─── Dataset records ───

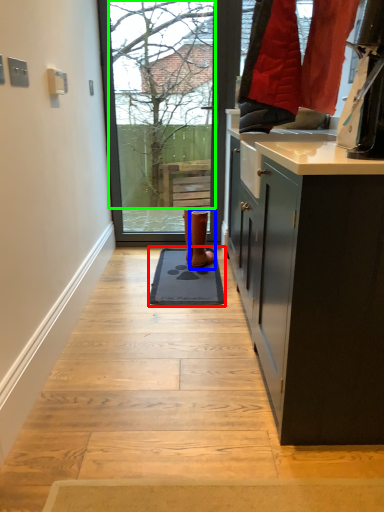
Question: Which object is the closest to the doormat (highlighted by a red box)? Choose among these: footwear (highlighted by a blue box) or tree (highlighted by a green box).

Choices:
 (A) footwear
 (B) tree

Answer: (A)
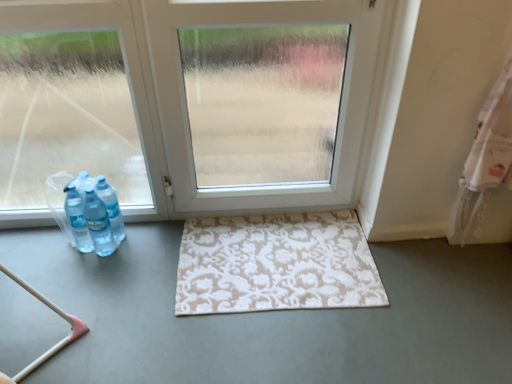
Where is `free space in front of translucent plastic bottles at left`? This screenshot has width=512, height=384. free space in front of translucent plastic bottles at left is located at coordinates (82, 275).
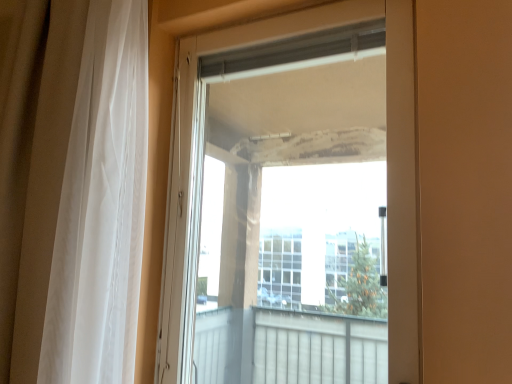
Question: Is white sheer curtain at left spatially inside transparent glass door at center, or outside of it?

Choices:
 (A) inside
 (B) outside

Answer: (B)

Question: From the image's perspective, is white sheer curtain at left above or below transparent glass door at center?

Choices:
 (A) below
 (B) above

Answer: (B)

Question: Considering their positions, is white sheer curtain at left located in front of or behind transparent glass door at center?

Choices:
 (A) behind
 (B) front

Answer: (B)

Question: From the image's perspective, is transparent glass door at center positioned above or below white sheer curtain at left?

Choices:
 (A) above
 (B) below

Answer: (B)

Question: Considering the relative positions of transparent glass door at center and white sheer curtain at left in the image provided, is transparent glass door at center to the left or to the right of white sheer curtain at left?

Choices:
 (A) left
 (B) right

Answer: (B)

Question: From a real-world perspective, relative to white sheer curtain at left, is transparent glass door at center vertically above or below?

Choices:
 (A) above
 (B) below

Answer: (B)

Question: Considering the positions of transparent glass door at center and white sheer curtain at left in the image, is transparent glass door at center wider or thinner than white sheer curtain at left?

Choices:
 (A) thin
 (B) wide

Answer: (A)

───

» Task
How many lines of the data contain the string "inside"? Treat uppercase and lowercase as different, and reply with the number only.

» Solution
2